▸ Task objective
How many lines of the data hold the word "domino"? State the number and nothing else.

▸ Dataset content
*** Block opens ***
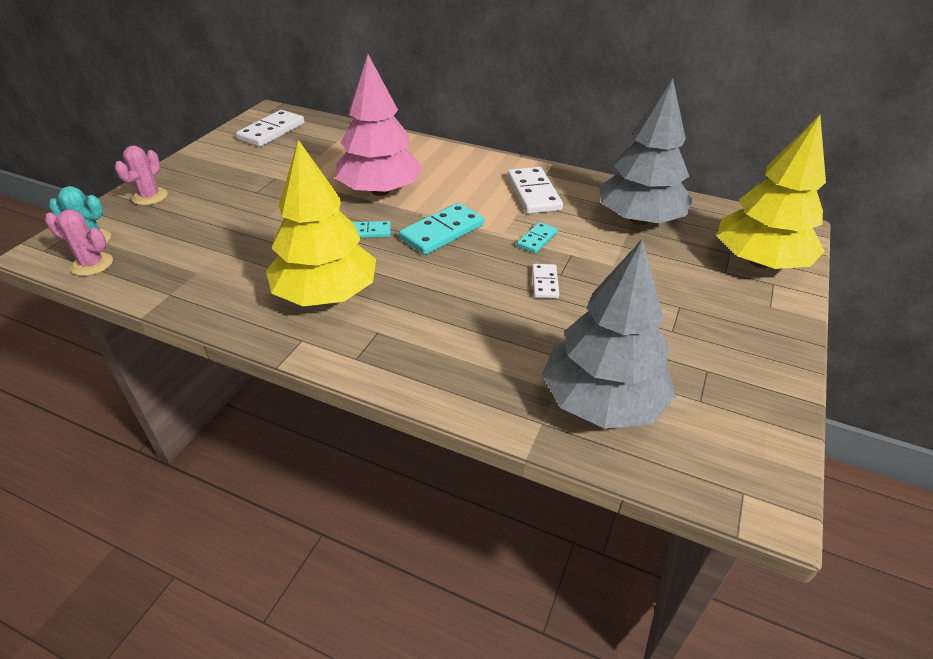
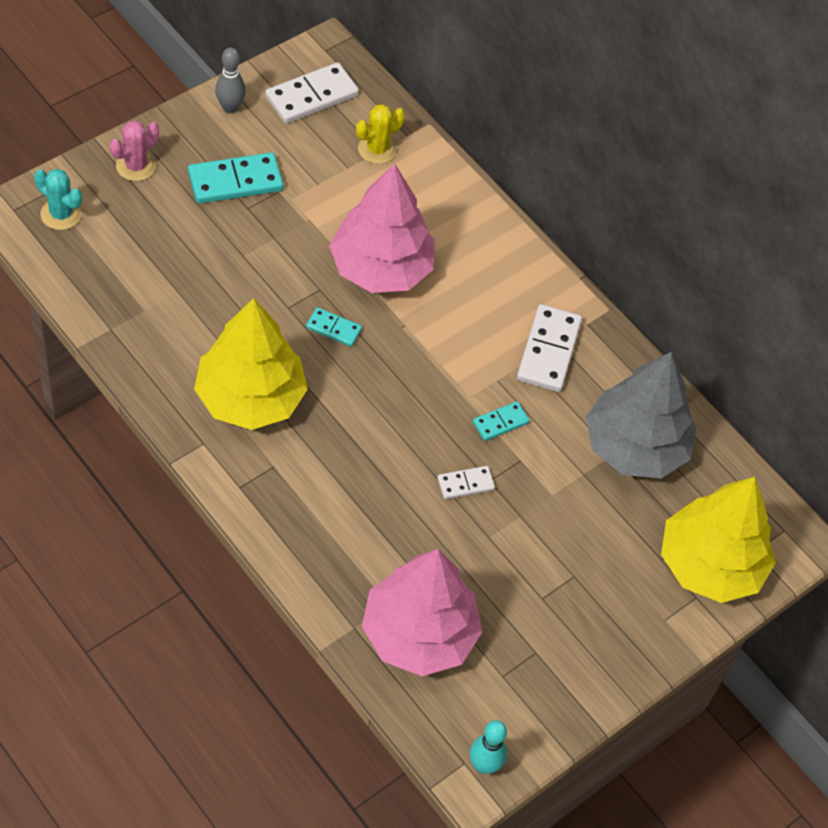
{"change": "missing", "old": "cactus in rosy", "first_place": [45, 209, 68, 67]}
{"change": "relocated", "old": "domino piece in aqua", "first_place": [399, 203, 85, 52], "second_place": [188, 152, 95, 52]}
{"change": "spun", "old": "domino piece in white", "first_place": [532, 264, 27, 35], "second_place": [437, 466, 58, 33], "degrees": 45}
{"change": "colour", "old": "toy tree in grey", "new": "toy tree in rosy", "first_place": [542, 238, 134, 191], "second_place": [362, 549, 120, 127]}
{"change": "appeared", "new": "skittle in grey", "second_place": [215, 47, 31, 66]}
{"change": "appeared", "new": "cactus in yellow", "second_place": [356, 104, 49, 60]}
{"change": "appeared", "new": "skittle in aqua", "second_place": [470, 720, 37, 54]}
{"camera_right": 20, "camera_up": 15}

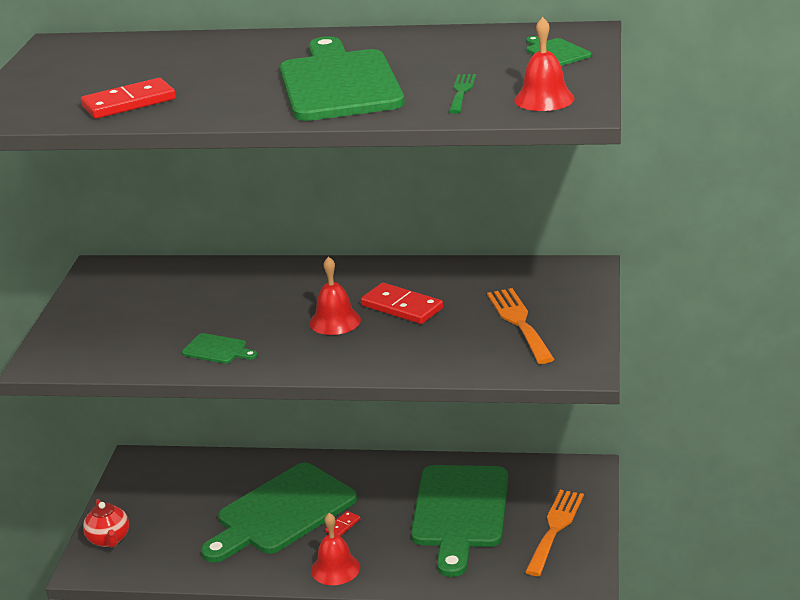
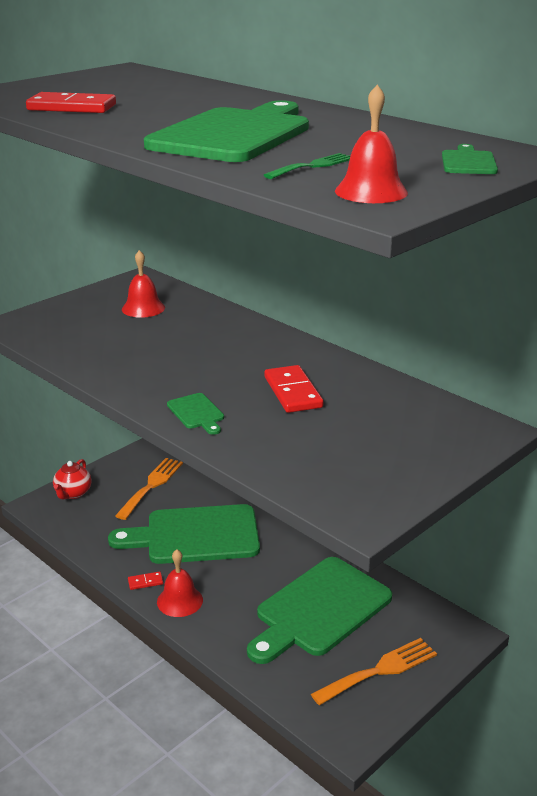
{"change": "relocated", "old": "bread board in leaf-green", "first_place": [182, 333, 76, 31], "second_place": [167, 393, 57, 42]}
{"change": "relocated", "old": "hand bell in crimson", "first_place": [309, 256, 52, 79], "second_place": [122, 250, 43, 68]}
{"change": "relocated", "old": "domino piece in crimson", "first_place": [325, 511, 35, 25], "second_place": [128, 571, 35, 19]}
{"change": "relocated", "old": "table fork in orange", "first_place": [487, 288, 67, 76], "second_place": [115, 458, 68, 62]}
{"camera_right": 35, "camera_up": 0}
*** Block closes ***
▸ Reply
3